[TASK INPUT — start]
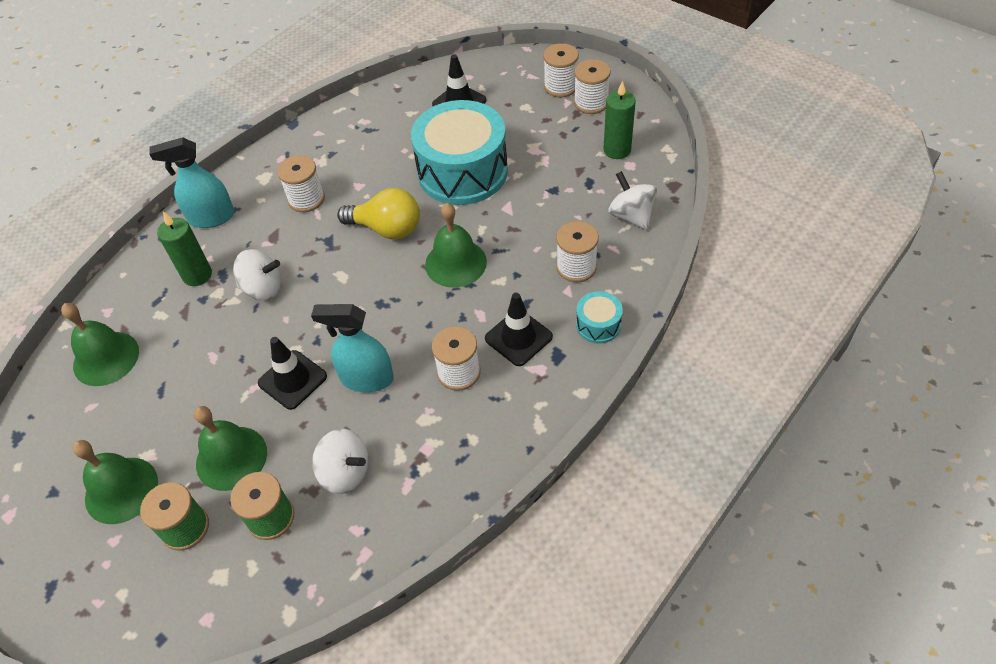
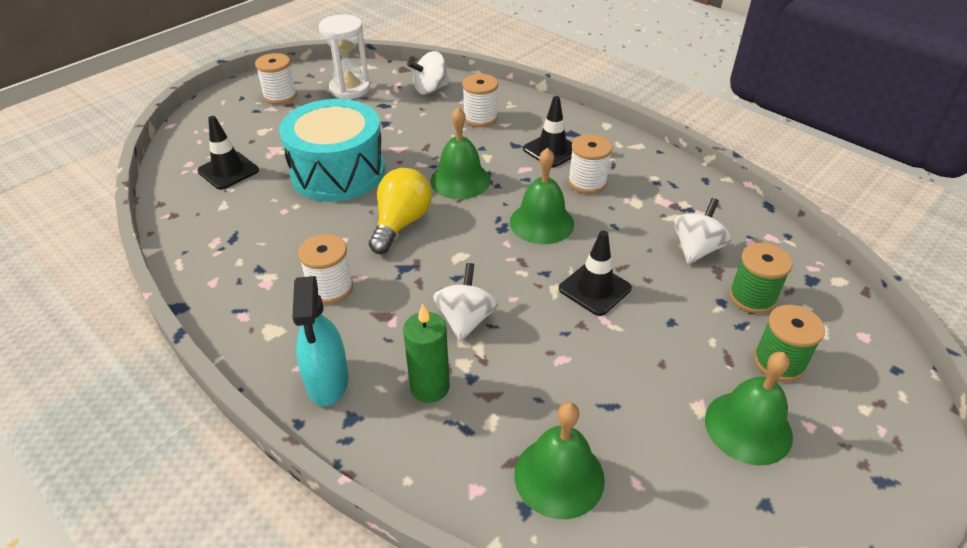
camera: 90 degrees left, 10 degrees down
(231, 458) = (692, 331): green bell -> green bell (541, 222)
(366, 378) = (593, 237): turquoise spray bottle -> none
(560, 86) = (246, 110): white spool -> none
(598, 325) = (542, 113): turquoise drum -> none
(617, 150) = (350, 89): green candle -> white hourglass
[TASK INPUT — finish]
▸ INSTRUCTIONS TO FOLLOW: How many lines in the records above contain the word "green"? Reply with the number and nothing more.

▸ ANSWER FOR THE TASK: 2